Job item — Answer with nothing but the number of lines in the listing below that contain "tile".

Records to process —
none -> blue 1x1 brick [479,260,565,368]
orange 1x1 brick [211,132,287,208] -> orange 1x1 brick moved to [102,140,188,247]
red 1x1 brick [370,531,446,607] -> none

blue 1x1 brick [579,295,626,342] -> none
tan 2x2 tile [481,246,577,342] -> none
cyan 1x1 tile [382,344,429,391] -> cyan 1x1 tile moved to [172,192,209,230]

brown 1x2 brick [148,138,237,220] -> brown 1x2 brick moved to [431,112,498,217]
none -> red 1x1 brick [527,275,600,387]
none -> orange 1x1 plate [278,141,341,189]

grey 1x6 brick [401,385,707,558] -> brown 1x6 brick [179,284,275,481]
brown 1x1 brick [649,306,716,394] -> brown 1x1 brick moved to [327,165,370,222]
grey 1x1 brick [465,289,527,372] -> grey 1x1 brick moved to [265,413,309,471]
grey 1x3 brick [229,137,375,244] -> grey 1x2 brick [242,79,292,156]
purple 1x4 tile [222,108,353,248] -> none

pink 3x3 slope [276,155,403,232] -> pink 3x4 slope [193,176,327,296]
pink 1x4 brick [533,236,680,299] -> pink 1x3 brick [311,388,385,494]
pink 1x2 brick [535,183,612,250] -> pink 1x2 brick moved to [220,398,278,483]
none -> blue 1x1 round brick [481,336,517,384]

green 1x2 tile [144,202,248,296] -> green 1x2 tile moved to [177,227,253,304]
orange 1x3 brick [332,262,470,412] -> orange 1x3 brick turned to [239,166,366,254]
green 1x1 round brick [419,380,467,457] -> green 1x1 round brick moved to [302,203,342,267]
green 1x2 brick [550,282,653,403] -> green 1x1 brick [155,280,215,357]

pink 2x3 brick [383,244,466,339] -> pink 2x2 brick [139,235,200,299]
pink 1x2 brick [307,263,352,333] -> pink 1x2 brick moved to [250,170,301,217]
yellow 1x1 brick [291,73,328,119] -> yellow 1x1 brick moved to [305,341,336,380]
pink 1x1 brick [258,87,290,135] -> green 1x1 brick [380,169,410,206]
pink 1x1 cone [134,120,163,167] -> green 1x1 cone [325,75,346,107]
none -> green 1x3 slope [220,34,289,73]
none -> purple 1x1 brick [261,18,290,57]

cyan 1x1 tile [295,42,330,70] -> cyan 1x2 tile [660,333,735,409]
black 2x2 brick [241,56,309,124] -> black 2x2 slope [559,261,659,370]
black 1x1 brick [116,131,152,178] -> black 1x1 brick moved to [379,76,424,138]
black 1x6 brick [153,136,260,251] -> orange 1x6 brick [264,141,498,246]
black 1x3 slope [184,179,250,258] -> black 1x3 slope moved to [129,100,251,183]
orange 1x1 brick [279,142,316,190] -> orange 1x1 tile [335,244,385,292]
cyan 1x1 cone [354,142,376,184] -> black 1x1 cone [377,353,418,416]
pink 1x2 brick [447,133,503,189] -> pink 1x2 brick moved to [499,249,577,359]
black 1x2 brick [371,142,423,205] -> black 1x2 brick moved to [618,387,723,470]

Reply — 6